[THE RECORDS]
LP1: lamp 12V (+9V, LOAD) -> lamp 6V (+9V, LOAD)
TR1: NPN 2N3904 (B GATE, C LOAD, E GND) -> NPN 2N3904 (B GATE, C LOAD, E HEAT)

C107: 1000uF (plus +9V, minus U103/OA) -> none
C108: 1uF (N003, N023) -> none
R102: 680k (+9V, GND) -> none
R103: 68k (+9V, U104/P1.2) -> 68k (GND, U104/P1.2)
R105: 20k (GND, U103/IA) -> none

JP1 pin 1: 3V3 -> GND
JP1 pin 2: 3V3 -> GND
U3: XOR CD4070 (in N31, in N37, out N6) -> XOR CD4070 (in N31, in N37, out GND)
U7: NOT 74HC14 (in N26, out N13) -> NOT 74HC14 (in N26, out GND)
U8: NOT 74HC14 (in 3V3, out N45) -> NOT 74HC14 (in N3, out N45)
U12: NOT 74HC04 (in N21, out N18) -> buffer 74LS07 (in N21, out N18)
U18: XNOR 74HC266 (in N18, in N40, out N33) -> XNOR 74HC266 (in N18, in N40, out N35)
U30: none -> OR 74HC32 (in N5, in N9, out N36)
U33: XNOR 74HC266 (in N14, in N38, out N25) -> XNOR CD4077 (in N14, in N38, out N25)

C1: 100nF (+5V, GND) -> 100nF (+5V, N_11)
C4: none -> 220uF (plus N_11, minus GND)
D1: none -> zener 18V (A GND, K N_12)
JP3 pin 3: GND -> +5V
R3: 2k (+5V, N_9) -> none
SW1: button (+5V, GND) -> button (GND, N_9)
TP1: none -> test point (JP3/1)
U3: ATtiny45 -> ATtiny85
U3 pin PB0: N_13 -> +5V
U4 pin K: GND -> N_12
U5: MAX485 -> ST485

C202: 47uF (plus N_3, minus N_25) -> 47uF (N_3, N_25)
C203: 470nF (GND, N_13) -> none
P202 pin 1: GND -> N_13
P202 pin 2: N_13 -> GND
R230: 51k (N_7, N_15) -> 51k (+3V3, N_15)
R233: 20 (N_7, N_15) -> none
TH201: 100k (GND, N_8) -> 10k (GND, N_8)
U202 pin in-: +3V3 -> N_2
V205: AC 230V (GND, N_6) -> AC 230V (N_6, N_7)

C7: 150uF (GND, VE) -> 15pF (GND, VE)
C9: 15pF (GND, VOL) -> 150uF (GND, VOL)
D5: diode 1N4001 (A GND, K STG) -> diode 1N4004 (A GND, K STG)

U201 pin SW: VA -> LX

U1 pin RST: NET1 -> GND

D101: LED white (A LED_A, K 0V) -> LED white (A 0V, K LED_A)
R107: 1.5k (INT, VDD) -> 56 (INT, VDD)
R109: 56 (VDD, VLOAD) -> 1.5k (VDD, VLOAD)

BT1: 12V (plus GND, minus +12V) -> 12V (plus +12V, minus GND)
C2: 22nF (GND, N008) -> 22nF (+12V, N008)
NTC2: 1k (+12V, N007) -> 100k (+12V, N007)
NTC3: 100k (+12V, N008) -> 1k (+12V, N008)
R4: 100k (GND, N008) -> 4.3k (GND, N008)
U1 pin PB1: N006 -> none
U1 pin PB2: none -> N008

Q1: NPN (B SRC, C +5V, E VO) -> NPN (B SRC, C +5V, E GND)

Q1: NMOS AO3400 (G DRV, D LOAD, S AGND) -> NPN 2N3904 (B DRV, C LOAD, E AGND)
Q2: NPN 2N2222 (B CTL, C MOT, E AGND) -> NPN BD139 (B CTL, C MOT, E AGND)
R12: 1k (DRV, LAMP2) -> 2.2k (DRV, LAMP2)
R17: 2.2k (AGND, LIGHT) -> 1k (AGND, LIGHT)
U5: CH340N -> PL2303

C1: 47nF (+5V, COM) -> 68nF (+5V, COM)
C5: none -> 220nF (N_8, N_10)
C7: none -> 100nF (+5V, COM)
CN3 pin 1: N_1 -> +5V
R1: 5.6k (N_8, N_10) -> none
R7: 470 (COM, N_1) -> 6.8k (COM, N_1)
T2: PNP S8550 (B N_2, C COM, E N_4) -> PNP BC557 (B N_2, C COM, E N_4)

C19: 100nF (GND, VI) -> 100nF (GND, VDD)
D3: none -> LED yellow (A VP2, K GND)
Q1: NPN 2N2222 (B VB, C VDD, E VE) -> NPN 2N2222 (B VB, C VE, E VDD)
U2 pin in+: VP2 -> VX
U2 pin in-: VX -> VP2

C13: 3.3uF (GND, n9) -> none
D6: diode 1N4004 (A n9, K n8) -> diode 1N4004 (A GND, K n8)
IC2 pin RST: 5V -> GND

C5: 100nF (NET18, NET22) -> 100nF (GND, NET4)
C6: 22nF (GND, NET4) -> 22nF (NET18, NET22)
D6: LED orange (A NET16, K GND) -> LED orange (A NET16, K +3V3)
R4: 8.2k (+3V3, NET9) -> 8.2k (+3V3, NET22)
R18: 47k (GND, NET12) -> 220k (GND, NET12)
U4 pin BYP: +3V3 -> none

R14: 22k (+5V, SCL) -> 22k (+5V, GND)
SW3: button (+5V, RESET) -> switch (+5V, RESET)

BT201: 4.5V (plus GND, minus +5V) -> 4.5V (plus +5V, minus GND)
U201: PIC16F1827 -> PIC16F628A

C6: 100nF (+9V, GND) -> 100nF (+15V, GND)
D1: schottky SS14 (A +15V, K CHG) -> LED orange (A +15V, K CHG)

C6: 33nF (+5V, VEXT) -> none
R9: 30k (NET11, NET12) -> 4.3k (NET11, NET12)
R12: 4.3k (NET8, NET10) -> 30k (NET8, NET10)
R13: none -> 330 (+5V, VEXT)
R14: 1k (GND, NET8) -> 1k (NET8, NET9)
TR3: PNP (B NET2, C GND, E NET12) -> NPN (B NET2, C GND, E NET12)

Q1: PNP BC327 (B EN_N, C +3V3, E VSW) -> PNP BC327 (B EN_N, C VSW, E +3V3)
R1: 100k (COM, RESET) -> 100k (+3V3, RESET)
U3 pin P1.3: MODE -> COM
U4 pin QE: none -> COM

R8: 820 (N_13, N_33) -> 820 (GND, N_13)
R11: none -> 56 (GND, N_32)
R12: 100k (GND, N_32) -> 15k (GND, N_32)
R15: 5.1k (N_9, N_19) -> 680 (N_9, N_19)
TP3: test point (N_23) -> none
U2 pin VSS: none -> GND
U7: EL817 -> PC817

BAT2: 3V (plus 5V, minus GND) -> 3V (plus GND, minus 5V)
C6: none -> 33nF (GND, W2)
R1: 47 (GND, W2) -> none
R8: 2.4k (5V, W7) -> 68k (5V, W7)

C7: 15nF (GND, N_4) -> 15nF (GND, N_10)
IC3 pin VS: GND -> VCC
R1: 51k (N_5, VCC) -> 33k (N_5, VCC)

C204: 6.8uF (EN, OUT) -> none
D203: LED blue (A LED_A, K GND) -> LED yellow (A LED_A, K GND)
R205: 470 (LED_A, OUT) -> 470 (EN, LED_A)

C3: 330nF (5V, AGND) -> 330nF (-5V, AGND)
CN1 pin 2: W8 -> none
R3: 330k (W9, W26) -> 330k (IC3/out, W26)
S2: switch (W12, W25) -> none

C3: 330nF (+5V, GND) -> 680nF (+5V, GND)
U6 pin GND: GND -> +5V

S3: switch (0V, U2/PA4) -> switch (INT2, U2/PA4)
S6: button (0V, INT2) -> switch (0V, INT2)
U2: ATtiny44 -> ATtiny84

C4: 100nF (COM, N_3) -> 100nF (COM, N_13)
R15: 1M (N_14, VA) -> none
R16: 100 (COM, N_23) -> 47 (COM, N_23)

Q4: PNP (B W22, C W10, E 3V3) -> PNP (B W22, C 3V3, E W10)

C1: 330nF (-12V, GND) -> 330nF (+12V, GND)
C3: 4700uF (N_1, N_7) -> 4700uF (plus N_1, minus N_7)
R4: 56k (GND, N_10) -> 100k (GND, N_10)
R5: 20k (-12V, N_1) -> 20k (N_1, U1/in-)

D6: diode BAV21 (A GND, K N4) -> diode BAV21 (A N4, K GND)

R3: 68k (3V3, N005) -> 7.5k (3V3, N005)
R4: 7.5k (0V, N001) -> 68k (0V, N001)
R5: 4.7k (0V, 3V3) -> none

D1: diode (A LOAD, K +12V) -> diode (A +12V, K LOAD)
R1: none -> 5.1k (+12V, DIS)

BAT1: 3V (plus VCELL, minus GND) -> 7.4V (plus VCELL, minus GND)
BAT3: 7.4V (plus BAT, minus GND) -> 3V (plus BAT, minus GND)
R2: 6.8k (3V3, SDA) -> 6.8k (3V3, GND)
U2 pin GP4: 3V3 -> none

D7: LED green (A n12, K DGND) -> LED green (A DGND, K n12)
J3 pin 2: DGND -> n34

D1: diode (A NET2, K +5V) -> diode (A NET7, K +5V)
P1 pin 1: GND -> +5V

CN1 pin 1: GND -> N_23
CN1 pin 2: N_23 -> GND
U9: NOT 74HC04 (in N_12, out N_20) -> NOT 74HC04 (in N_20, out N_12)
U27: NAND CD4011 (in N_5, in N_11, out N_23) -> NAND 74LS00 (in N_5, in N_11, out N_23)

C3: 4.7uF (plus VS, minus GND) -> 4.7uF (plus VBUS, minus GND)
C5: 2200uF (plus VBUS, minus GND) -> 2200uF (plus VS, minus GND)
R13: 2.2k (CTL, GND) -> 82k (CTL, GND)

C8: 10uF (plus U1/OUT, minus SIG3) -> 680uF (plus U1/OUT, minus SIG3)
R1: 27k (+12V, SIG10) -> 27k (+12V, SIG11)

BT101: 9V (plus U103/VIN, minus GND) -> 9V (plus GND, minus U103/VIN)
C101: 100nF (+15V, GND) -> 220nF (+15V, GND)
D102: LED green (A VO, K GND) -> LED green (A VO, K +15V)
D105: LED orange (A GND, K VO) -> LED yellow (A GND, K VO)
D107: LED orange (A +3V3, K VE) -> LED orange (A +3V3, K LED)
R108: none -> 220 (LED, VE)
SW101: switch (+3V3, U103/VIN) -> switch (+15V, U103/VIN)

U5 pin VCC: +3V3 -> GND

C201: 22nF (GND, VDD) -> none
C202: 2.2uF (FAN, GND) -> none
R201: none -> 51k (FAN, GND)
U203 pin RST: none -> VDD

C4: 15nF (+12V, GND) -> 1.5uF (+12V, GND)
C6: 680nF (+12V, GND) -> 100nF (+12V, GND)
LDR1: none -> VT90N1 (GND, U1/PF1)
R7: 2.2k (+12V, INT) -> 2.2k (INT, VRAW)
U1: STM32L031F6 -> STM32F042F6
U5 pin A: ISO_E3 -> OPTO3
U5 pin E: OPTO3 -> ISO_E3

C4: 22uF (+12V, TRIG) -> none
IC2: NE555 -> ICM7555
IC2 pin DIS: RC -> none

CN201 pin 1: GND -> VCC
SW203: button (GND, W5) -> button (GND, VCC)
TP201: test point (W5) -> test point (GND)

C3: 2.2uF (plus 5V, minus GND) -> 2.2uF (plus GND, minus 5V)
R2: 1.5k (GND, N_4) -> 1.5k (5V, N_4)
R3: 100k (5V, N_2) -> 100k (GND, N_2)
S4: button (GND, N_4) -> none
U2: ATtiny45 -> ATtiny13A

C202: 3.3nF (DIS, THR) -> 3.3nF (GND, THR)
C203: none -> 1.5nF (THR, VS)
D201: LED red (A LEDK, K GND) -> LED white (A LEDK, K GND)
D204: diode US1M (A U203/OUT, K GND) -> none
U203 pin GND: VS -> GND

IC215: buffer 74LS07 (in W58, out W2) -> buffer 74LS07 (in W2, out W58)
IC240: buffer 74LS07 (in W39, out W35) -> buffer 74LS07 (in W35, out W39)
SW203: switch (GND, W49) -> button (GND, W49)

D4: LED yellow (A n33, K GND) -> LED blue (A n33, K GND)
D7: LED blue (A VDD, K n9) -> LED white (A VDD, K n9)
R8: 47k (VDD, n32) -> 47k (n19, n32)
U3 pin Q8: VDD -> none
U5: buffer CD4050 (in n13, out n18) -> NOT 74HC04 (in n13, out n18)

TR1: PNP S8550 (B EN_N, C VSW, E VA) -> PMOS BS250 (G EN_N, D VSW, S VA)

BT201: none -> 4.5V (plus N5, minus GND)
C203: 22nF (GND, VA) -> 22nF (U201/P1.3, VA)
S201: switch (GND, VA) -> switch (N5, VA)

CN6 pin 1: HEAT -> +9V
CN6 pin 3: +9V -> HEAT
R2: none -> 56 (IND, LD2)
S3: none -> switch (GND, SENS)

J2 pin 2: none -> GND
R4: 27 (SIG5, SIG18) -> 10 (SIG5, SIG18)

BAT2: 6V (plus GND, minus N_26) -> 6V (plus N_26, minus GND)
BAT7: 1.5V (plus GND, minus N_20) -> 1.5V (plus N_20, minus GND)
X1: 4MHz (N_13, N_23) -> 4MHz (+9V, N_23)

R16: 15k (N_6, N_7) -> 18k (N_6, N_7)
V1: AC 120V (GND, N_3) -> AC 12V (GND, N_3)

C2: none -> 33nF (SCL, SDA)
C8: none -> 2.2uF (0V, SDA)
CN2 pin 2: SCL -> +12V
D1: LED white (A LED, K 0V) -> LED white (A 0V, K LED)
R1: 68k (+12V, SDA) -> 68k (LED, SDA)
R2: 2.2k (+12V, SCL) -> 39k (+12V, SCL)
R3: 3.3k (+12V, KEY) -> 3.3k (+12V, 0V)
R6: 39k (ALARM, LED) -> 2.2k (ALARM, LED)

[WORK ORDER] Please print the records above exactly from their first line. End with the line containing "JP1 pin 2: 3V3 -> GND", and include it.

[RESULT FOR THIS EXERCISE]
LP1: lamp 12V (+9V, LOAD) -> lamp 6V (+9V, LOAD)
TR1: NPN 2N3904 (B GATE, C LOAD, E GND) -> NPN 2N3904 (B GATE, C LOAD, E HEAT)

C107: 1000uF (plus +9V, minus U103/OA) -> none
C108: 1uF (N003, N023) -> none
R102: 680k (+9V, GND) -> none
R103: 68k (+9V, U104/P1.2) -> 68k (GND, U104/P1.2)
R105: 20k (GND, U103/IA) -> none

JP1 pin 1: 3V3 -> GND
JP1 pin 2: 3V3 -> GND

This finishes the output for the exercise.